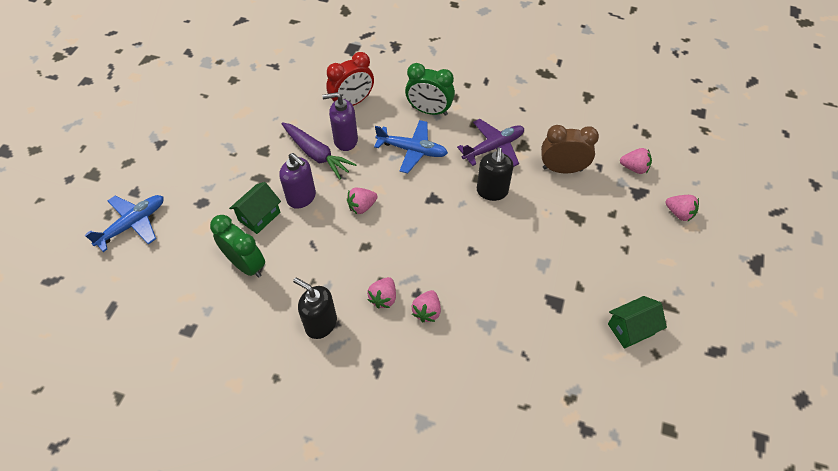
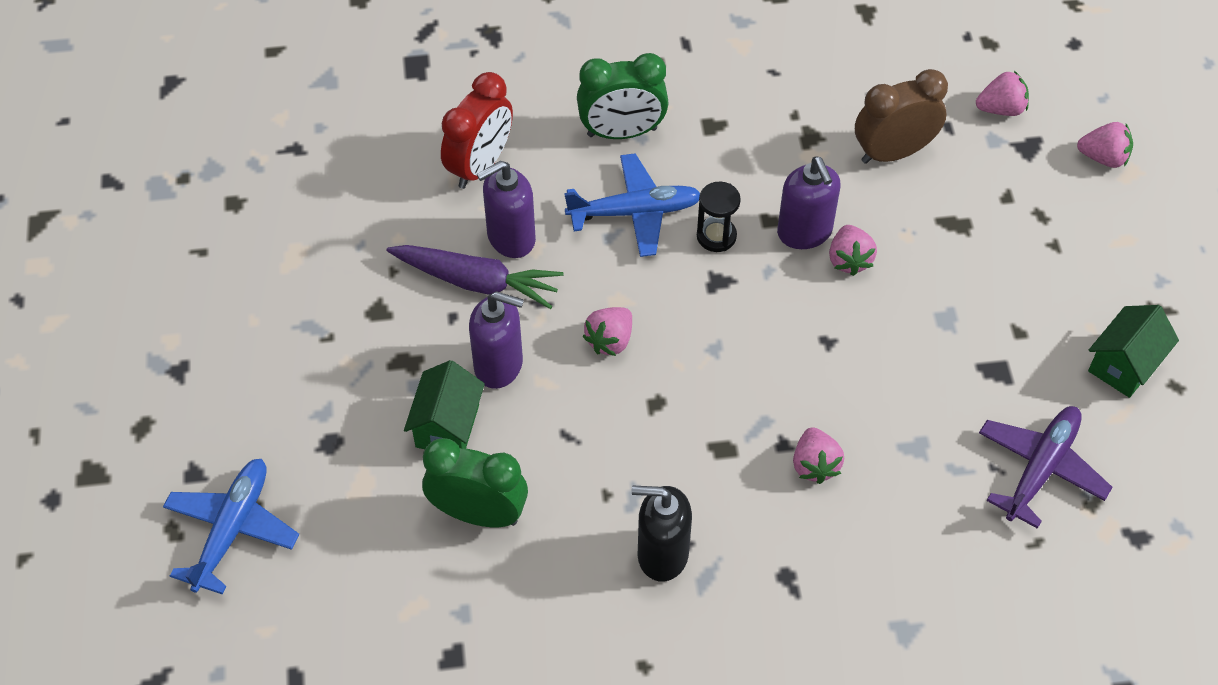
camera: 25 degrees left, 0 degrees up
(383, 298) = (735, 473): pink strawberry -> pink strawberry (849, 260)
(445, 176) = (716, 236): none -> black hourglass
(492, 191) = (804, 232): black soap dispenser -> purple soap dispenser
(493, 147) = (765, 157): purple plane -> purple plane (1040, 468)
^^^^
Your assignment
Check each line of the records for the string "purple" and copy those that have it.

Written solution
(492, 191) = (804, 232): black soap dispenser -> purple soap dispenser
(493, 147) = (765, 157): purple plane -> purple plane (1040, 468)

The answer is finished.